(Supplied data)

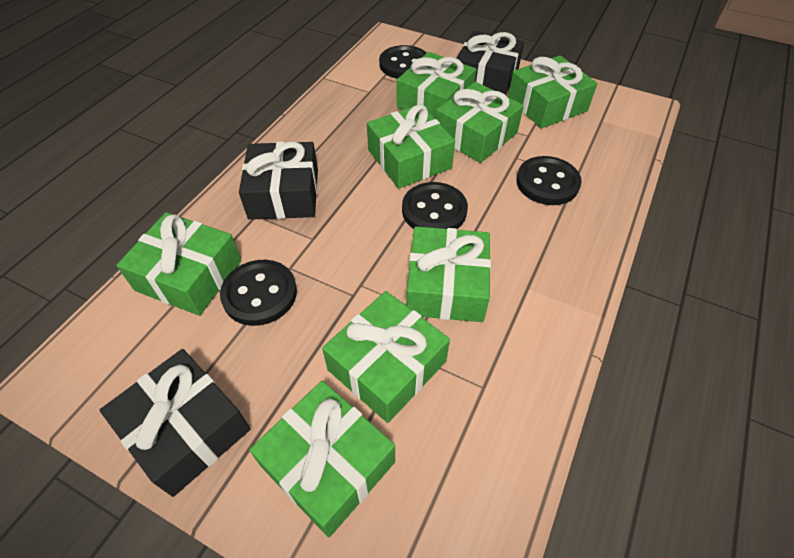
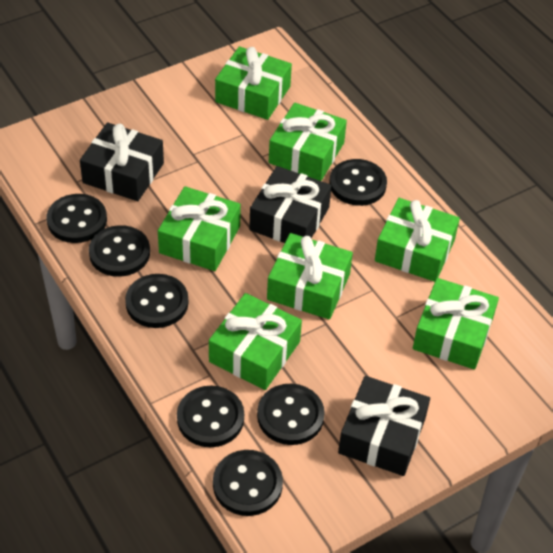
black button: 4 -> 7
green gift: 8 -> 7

(End Supplied data)
(Supplied data)

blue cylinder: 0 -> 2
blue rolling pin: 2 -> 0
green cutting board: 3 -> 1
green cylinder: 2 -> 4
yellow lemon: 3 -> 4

(End Supplied data)

_Assignment:_ From the material above, copy exactly the lines between the line holding "blue cylinder: 0 -> 2" and the line holding "yellow lemon: 3 -> 4", inclusive, and only those.

_Your solution:_
blue cylinder: 0 -> 2
blue rolling pin: 2 -> 0
green cutting board: 3 -> 1
green cylinder: 2 -> 4
yellow lemon: 3 -> 4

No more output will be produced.